**WHAT YOU ARE ASKED TO DO:** Leave the pictures out while you restate every entry below word for word.

**DATA IN THIS EXERCISE:**

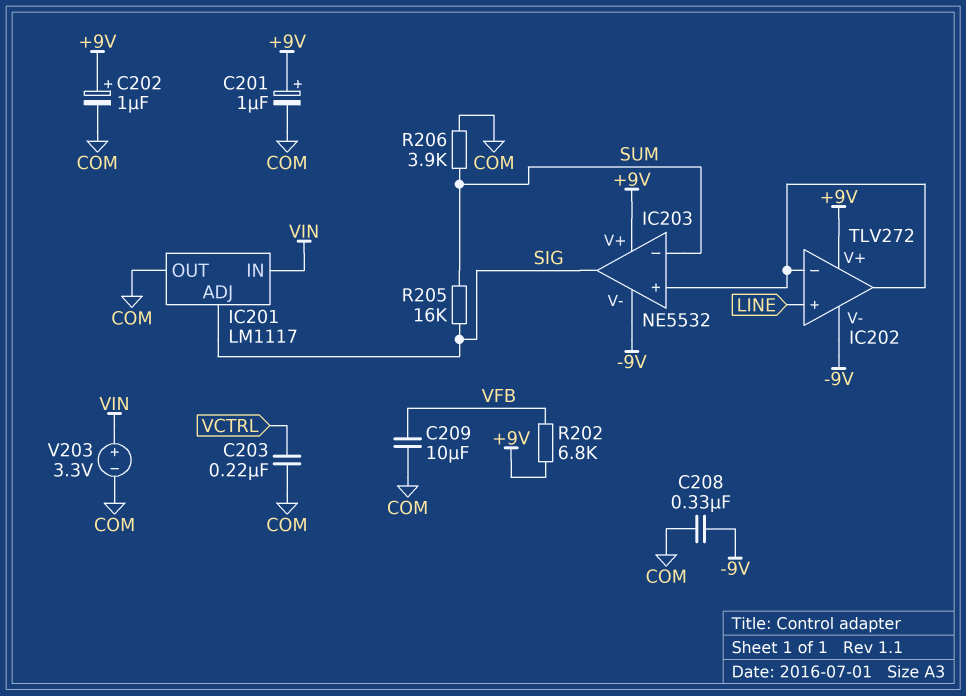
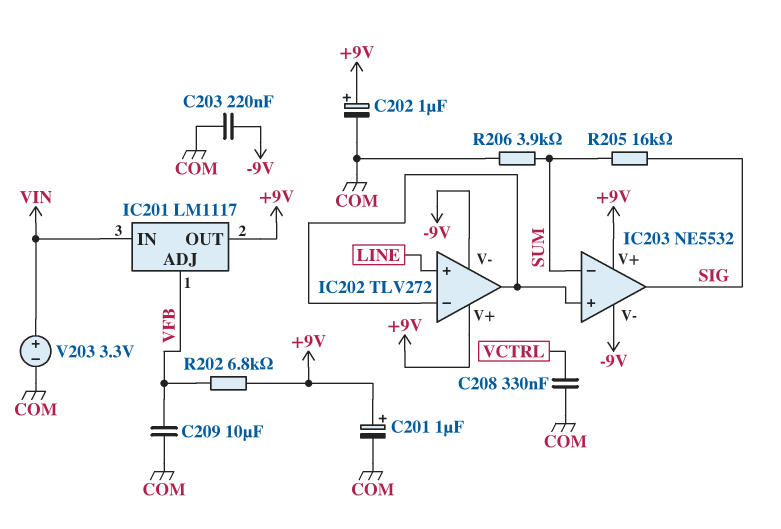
C203: 220nF (COM, VCTRL) -> 220nF (-9V, COM)
C208: 330nF (-9V, COM) -> 330nF (COM, VCTRL)
IC201 pin ADJ: SIG -> VFB
IC201 pin OUT: COM -> +9V

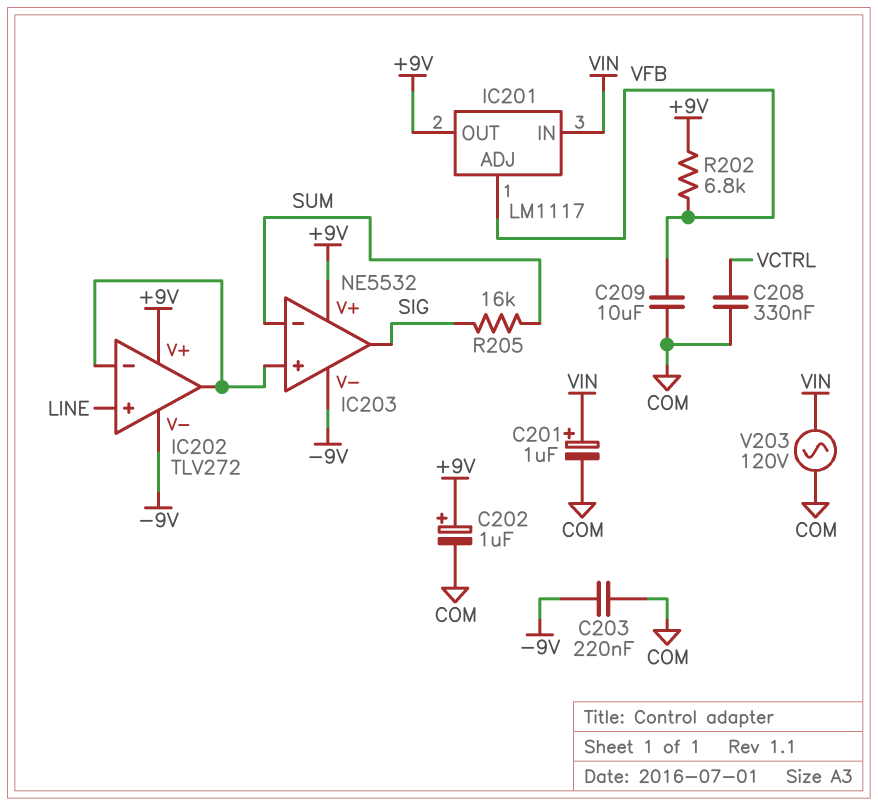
C201: 1uF (plus +9V, minus COM) -> 1uF (plus VIN, minus COM)
R206: 3.9k (COM, SUM) -> none
V203: 3.3V (plus VIN, minus COM) -> AC 120V (COM, VIN)

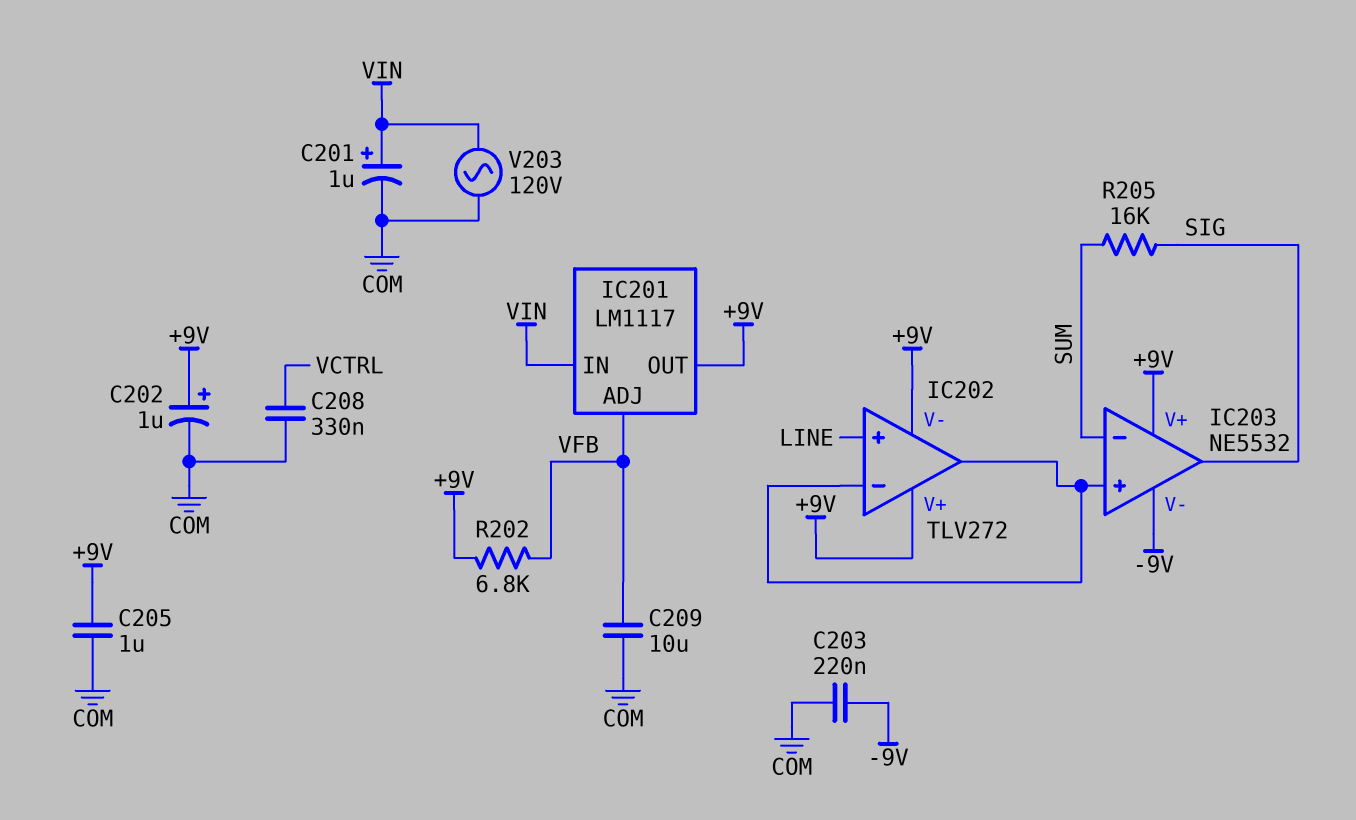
C205: none -> 1uF (+9V, COM)
IC202 pin V-: -9V -> +9V

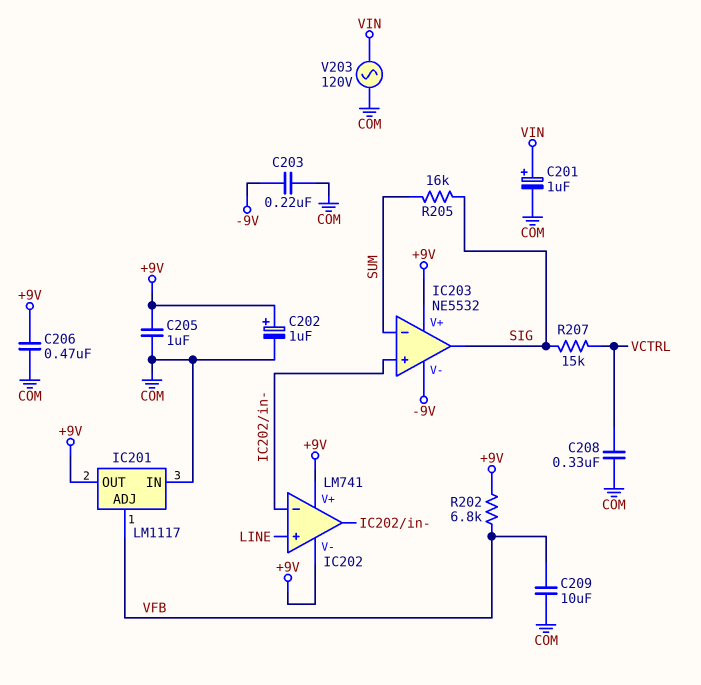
C206: none -> 470nF (+9V, COM)
IC201 pin IN: VIN -> COM
IC202: TLV272 -> LM741
R207: none -> 15k (SIG, VCTRL)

**PROBLEM SOLUTION:**
C203: 220nF (COM, VCTRL) -> 220nF (-9V, COM)
C208: 330nF (-9V, COM) -> 330nF (COM, VCTRL)
IC201 pin ADJ: SIG -> VFB
IC201 pin OUT: COM -> +9V

C201: 1uF (plus +9V, minus COM) -> 1uF (plus VIN, minus COM)
R206: 3.9k (COM, SUM) -> none
V203: 3.3V (plus VIN, minus COM) -> AC 120V (COM, VIN)

C205: none -> 1uF (+9V, COM)
IC202 pin V-: -9V -> +9V

C206: none -> 470nF (+9V, COM)
IC201 pin IN: VIN -> COM
IC202: TLV272 -> LM741
R207: none -> 15k (SIG, VCTRL)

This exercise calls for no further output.